Prompt: Please set down the line that contains "TR2: PNP S8550" and every line below it through the last, exactly as written, with no other lines.

Change detection data:

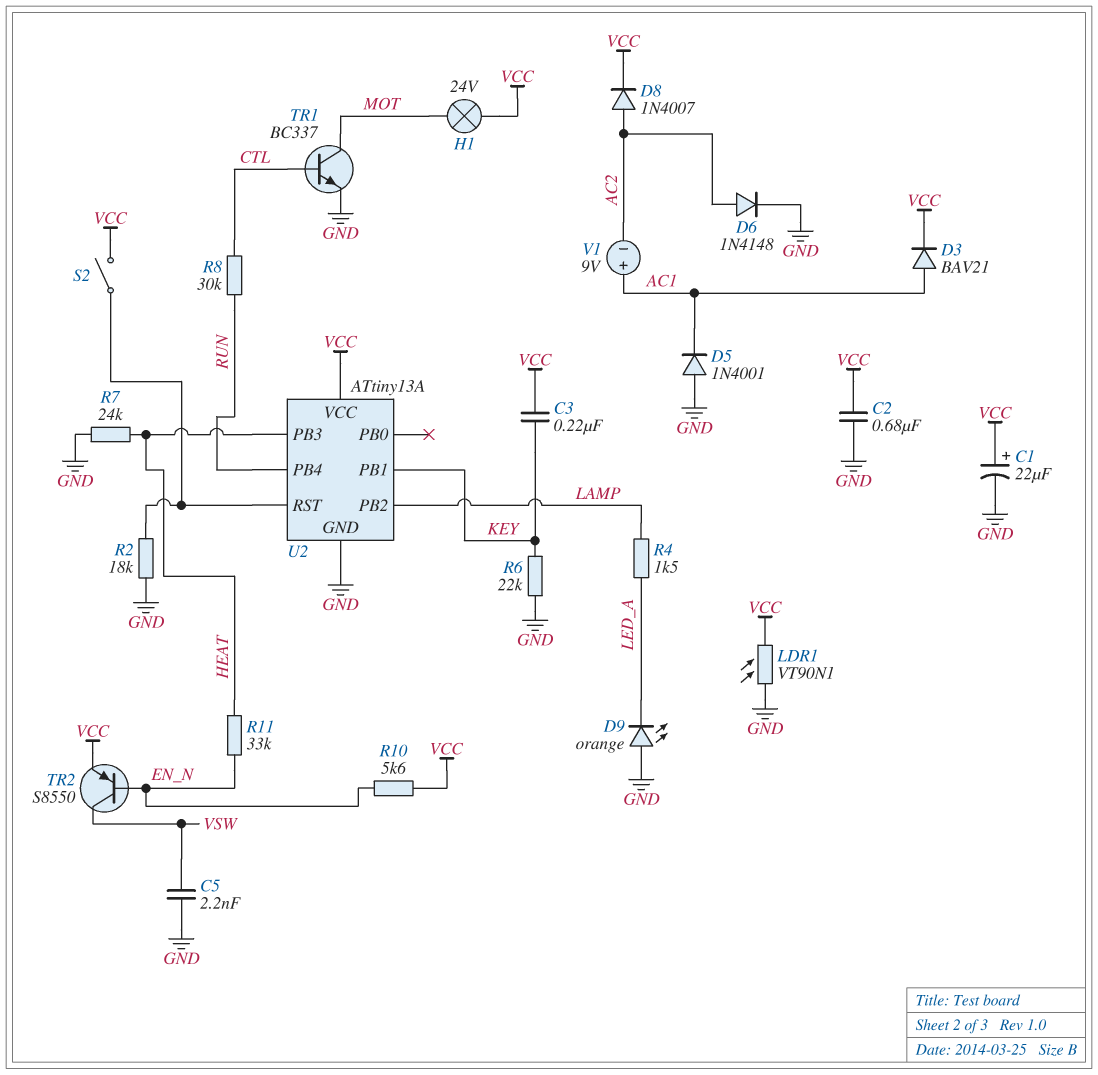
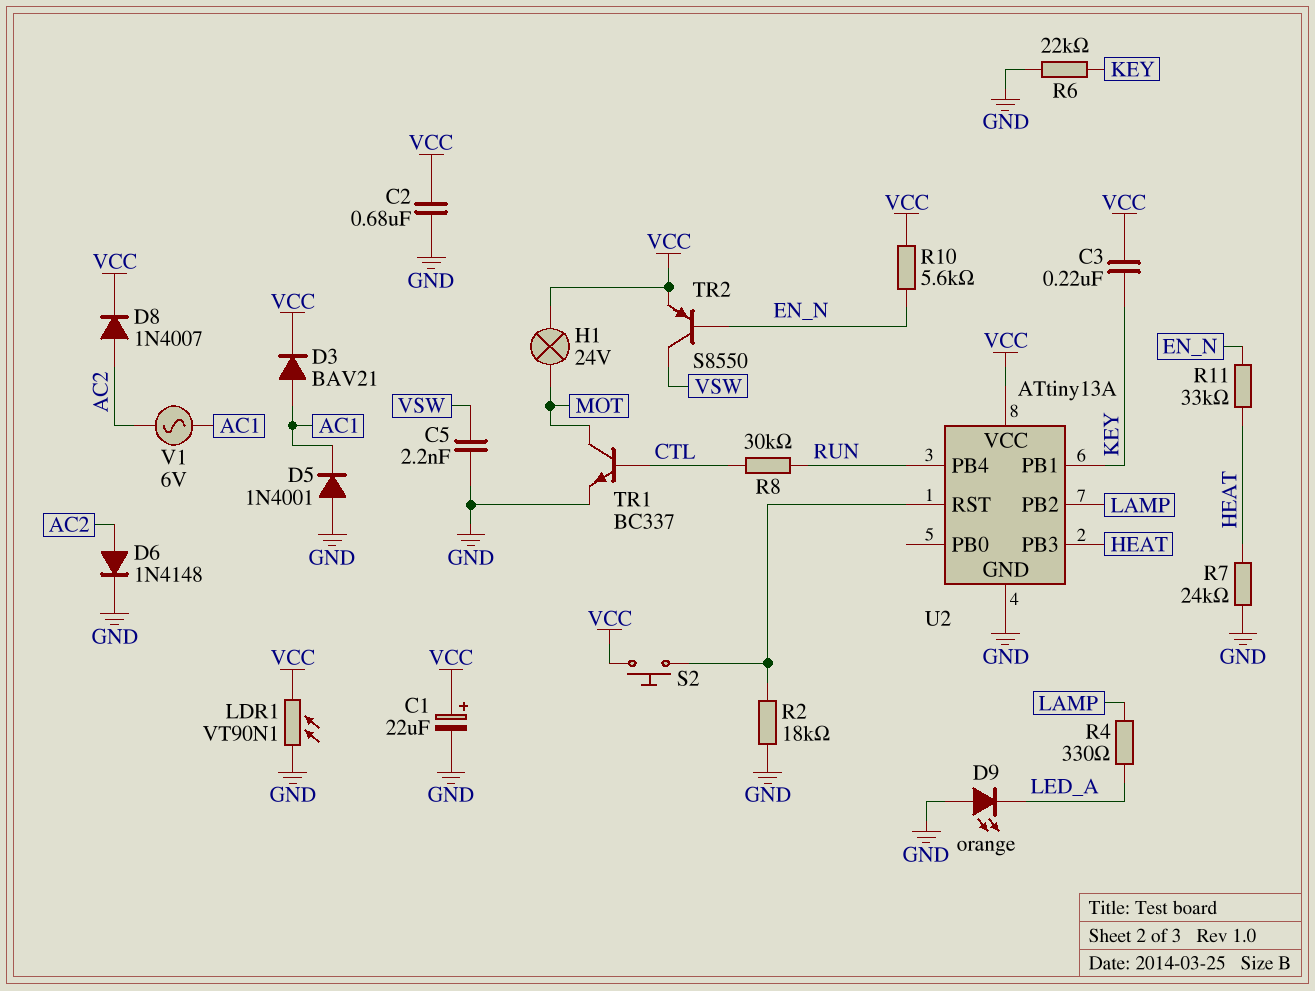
R4: 1.5k (LAMP, LED_A) -> 330 (LAMP, LED_A)
S2: switch (U2/RST, VCC) -> button (U2/RST, VCC)
V1: 9V (plus AC1, minus AC2) -> AC 6V (AC1, AC2)

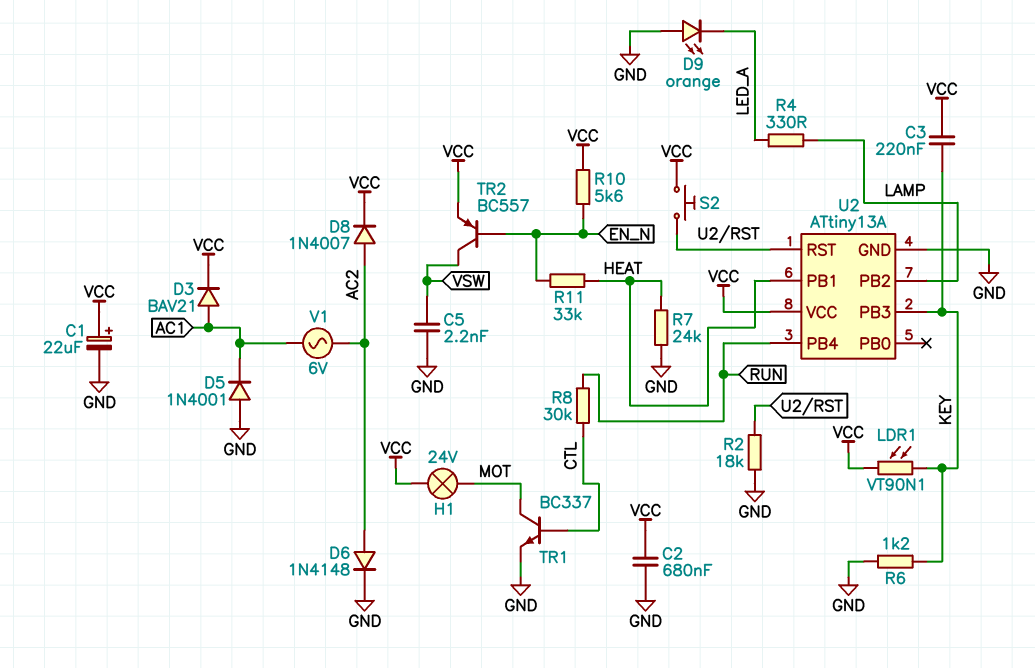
LDR1: VT90N1 (GND, VCC) -> VT90N1 (KEY, VCC)
R6: 22k (GND, KEY) -> 1.2k (GND, KEY)
TR2: PNP S8550 (B EN_N, C VSW, E VCC) -> PNP BC557 (B EN_N, C VSW, E VCC)
U2 pin PB1: KEY -> HEAT
U2 pin PB3: HEAT -> KEY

Result:
TR2: PNP S8550 (B EN_N, C VSW, E VCC) -> PNP BC557 (B EN_N, C VSW, E VCC)
U2 pin PB1: KEY -> HEAT
U2 pin PB3: HEAT -> KEY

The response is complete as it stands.